▼

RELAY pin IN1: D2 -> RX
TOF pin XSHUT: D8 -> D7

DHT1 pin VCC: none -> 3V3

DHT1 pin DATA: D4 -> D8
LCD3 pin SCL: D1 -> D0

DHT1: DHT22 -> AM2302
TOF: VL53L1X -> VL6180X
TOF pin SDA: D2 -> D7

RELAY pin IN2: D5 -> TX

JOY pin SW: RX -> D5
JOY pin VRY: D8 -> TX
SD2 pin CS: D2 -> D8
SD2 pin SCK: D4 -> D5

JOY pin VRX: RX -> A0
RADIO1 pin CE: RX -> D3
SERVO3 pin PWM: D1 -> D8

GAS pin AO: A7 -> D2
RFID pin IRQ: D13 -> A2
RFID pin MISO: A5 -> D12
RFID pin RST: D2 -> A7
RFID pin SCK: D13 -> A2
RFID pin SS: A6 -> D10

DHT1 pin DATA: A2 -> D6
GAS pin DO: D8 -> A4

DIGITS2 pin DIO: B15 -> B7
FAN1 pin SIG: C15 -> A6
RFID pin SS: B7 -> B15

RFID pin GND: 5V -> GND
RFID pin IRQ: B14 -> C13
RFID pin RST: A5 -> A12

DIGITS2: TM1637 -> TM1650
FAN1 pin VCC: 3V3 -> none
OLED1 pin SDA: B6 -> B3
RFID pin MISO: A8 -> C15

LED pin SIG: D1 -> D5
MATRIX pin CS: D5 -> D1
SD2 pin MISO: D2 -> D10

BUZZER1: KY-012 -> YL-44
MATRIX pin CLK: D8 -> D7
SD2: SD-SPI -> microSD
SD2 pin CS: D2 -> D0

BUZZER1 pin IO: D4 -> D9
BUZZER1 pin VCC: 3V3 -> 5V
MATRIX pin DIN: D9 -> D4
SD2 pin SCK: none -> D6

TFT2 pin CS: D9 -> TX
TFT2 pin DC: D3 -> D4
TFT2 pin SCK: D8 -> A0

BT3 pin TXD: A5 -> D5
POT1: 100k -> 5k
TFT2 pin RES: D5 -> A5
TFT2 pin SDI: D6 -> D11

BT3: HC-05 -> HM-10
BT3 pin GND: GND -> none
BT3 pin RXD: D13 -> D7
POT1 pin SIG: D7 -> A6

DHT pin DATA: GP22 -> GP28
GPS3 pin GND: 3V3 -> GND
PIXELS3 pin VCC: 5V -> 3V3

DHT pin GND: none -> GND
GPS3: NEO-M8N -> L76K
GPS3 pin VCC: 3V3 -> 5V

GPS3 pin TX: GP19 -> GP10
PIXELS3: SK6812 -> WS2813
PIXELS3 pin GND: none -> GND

▲

Everything from the line containing "FAN1 pin SIG: C15 -> A6" to the last line of the material above should be printed exactly, both ends included.

FAN1 pin SIG: C15 -> A6
RFID pin SS: B7 -> B15

RFID pin GND: 5V -> GND
RFID pin IRQ: B14 -> C13
RFID pin RST: A5 -> A12

DIGITS2: TM1637 -> TM1650
FAN1 pin VCC: 3V3 -> none
OLED1 pin SDA: B6 -> B3
RFID pin MISO: A8 -> C15

LED pin SIG: D1 -> D5
MATRIX pin CS: D5 -> D1
SD2 pin MISO: D2 -> D10

BUZZER1: KY-012 -> YL-44
MATRIX pin CLK: D8 -> D7
SD2: SD-SPI -> microSD
SD2 pin CS: D2 -> D0

BUZZER1 pin IO: D4 -> D9
BUZZER1 pin VCC: 3V3 -> 5V
MATRIX pin DIN: D9 -> D4
SD2 pin SCK: none -> D6

TFT2 pin CS: D9 -> TX
TFT2 pin DC: D3 -> D4
TFT2 pin SCK: D8 -> A0

BT3 pin TXD: A5 -> D5
POT1: 100k -> 5k
TFT2 pin RES: D5 -> A5
TFT2 pin SDI: D6 -> D11

BT3: HC-05 -> HM-10
BT3 pin GND: GND -> none
BT3 pin RXD: D13 -> D7
POT1 pin SIG: D7 -> A6

DHT pin DATA: GP22 -> GP28
GPS3 pin GND: 3V3 -> GND
PIXELS3 pin VCC: 5V -> 3V3

DHT pin GND: none -> GND
GPS3: NEO-M8N -> L76K
GPS3 pin VCC: 3V3 -> 5V

GPS3 pin TX: GP19 -> GP10
PIXELS3: SK6812 -> WS2813
PIXELS3 pin GND: none -> GND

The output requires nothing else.